** DATA EXCERPTS follows **

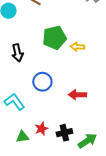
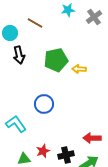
black arrow: (17, 53) -> (19, 55), moved
red arrow: (77, 95) -> (92, 138), moved

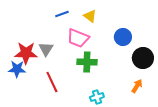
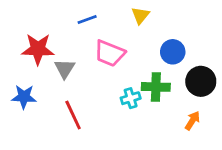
yellow triangle: (90, 16) -> (140, 15), moved, turned 32
red star: (26, 53) -> (38, 49), moved
green cross: (87, 62) -> (156, 87), moved
cyan cross: (97, 97) -> (131, 98), moved

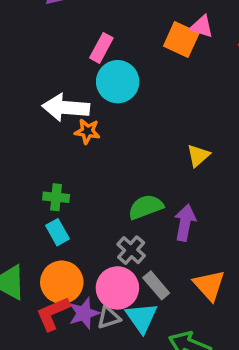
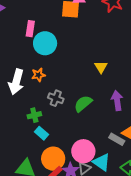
white arrow: (66, 108) -> (16, 82), moved, turned -60
purple arrow: (185, 223) -> (117, 101), moved
gray cross: (131, 250) -> (56, 98), moved
gray rectangle: (156, 285) -> (117, 139), moved

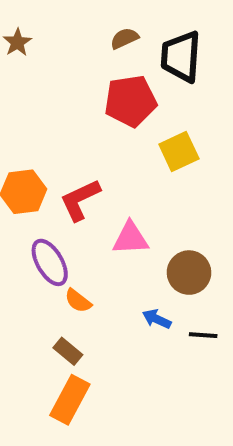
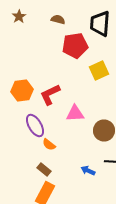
brown semicircle: (124, 38) -> (58, 20), moved, turned 40
blue arrow: (157, 319) -> (88, 170), moved

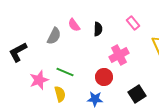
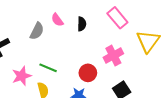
pink rectangle: (133, 23) -> (117, 18), size x1.5
pink cross: (119, 55) -> (113, 56), moved

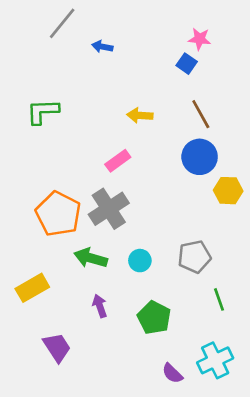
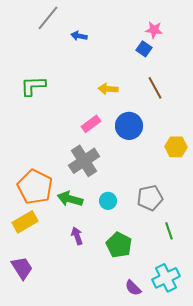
blue circle: (200, 157) -> (129, 126), moved
orange pentagon: (58, 214) -> (35, 187), moved
purple trapezoid: (57, 347) -> (22, 268), moved

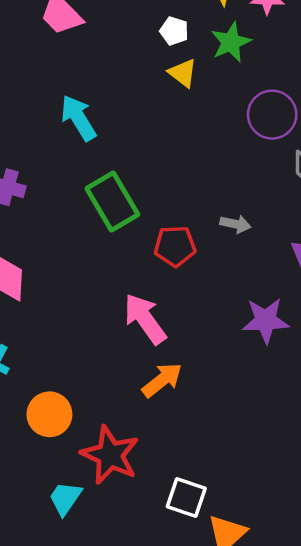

** End of DATA EXCERPTS **

#### AIM OF THE TASK
The result should be the material above, unchanged and free of pictures; please print it.

#### WRITTEN ANSWER
black arrow: (17, 53) -> (19, 55), moved
red arrow: (77, 95) -> (92, 138), moved

yellow triangle: (90, 16) -> (140, 15), moved, turned 32
red star: (26, 53) -> (38, 49), moved
green cross: (87, 62) -> (156, 87), moved
cyan cross: (97, 97) -> (131, 98), moved

white arrow: (66, 108) -> (16, 82), moved, turned -60
purple arrow: (185, 223) -> (117, 101), moved
gray cross: (131, 250) -> (56, 98), moved
gray rectangle: (156, 285) -> (117, 139), moved

brown semicircle: (124, 38) -> (58, 20), moved, turned 40
blue arrow: (157, 319) -> (88, 170), moved

pink rectangle: (133, 23) -> (117, 18), size x1.5
pink cross: (119, 55) -> (113, 56), moved

blue circle: (200, 157) -> (129, 126), moved
orange pentagon: (58, 214) -> (35, 187), moved
purple trapezoid: (57, 347) -> (22, 268), moved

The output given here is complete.